§ **Problem description**
From the line containing "PINK BOAT; BLACK" to the final line of the listing, restate each line word for word and add nothing.

§ **Record extracts**
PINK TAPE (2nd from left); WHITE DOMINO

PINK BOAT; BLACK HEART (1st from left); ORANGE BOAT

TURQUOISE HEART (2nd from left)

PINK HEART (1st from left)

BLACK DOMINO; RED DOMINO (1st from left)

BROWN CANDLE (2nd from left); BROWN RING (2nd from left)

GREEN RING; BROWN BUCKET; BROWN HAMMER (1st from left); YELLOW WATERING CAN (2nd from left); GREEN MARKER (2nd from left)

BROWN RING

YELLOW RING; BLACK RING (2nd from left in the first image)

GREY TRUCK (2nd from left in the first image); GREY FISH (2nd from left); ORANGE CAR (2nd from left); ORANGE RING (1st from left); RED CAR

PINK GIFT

§ **Written solution**
PINK BOAT; BLACK HEART (1st from left); ORANGE BOAT

TURQUOISE HEART (2nd from left)

PINK HEART (1st from left)

BLACK DOMINO; RED DOMINO (1st from left)

BROWN CANDLE (2nd from left); BROWN RING (2nd from left)

GREEN RING; BROWN BUCKET; BROWN HAMMER (1st from left); YELLOW WATERING CAN (2nd from left); GREEN MARKER (2nd from left)

BROWN RING

YELLOW RING; BLACK RING (2nd from left in the first image)

GREY TRUCK (2nd from left in the first image); GREY FISH (2nd from left); ORANGE CAR (2nd from left); ORANGE RING (1st from left); RED CAR

PINK GIFT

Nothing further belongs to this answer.